Write out again, exactly as they appear, the lines from the start of the data below through the line with "camera: 10 degrees right, 5 degrees down"; no pictures.

>>>>>

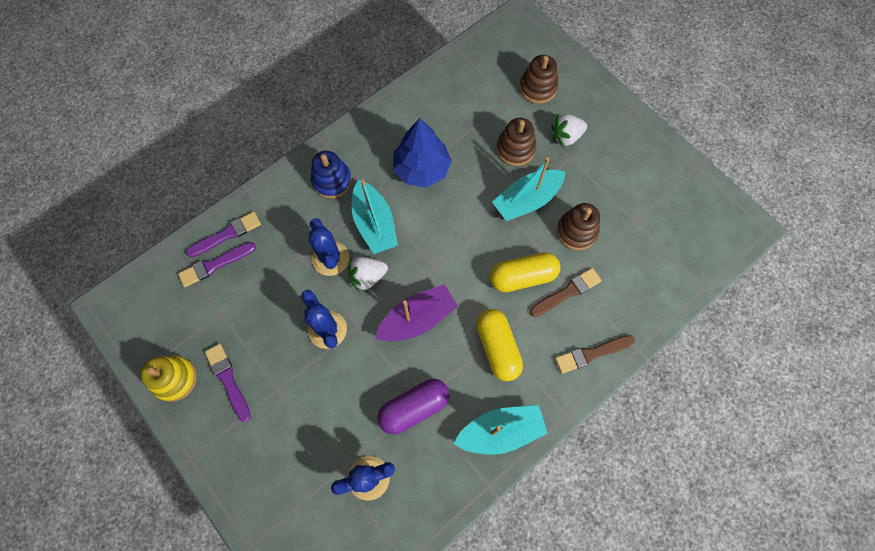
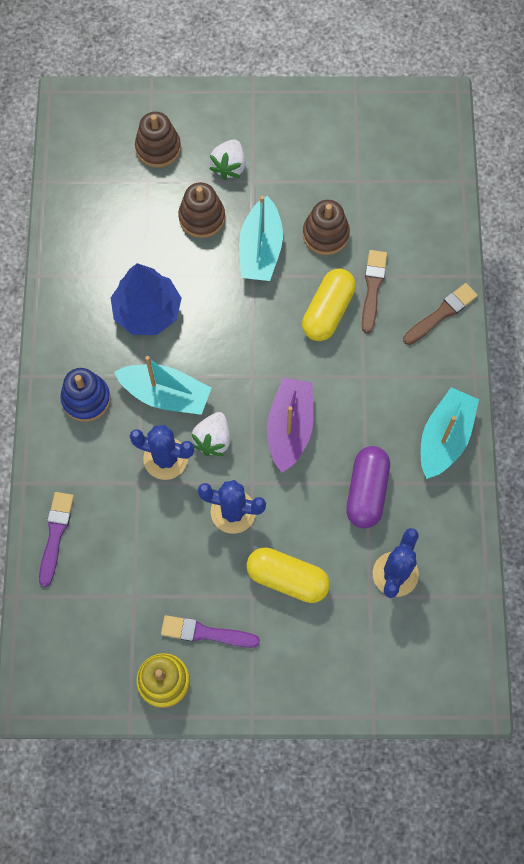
camera: 50 degrees left, 0 degrees up
purple brush [178,242,256,287] -> none
yellow capsule [476,309,523,381] -> yellow capsule moved to [246,547,330,603]
brown brush [555,335,635,374] -> brown brush turned 150 degrees counterclockwise [403,283,478,345]

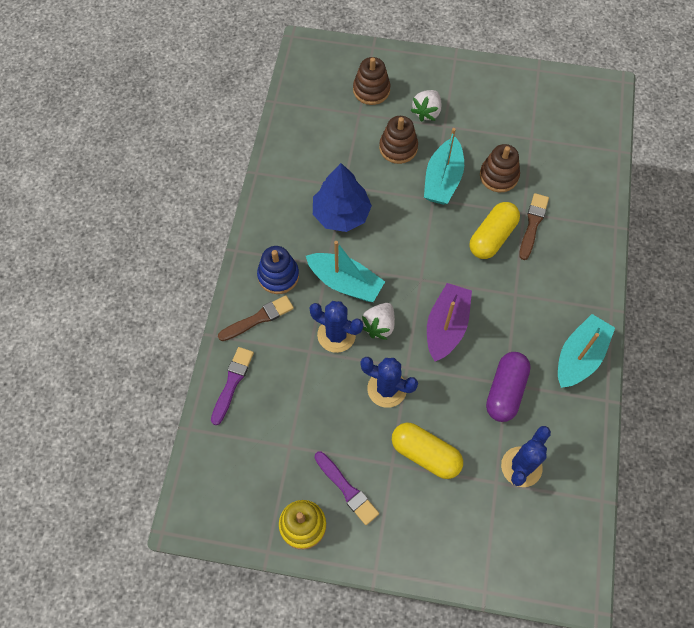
camera: 10 degrees right, 5 degrees down
purple brush [161,615,260,648] -> purple brush turned 150 degrees counterclockwise [314,452,379,525]
brown brush [403,283,478,345] -> brown brush moved to [218,295,294,341]

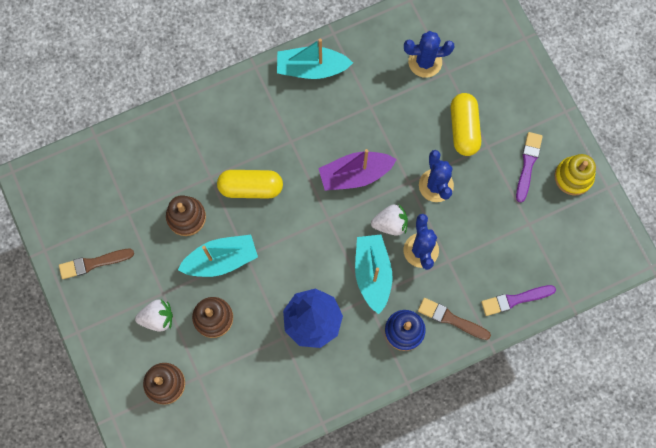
camera: 125 degrees left, 10 degrees up
purple capsule [486,352,531,422] -> none
brown brush [519,193,549,260] -> brown brush moved to [59,249,134,279]

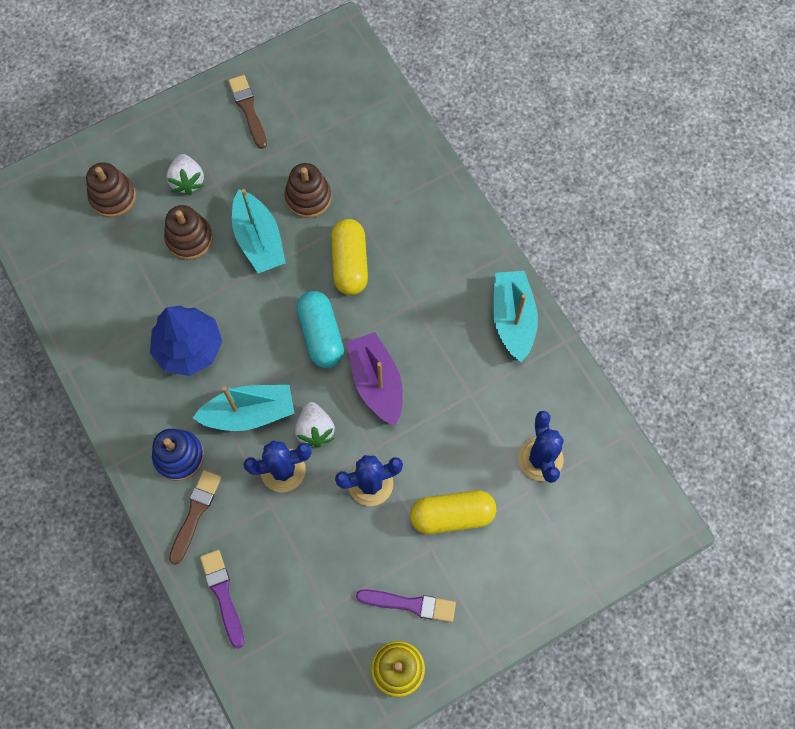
camera: 85 degrees right, 5 degrees down
none -> turquoise capsule [297,291,344,368]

<<<<<

Problem solution
camera: 50 degrees left, 0 degrees up
purple brush [178,242,256,287] -> none
yellow capsule [476,309,523,381] -> yellow capsule moved to [246,547,330,603]
brown brush [555,335,635,374] -> brown brush turned 150 degrees counterclockwise [403,283,478,345]

camera: 10 degrees right, 5 degrees down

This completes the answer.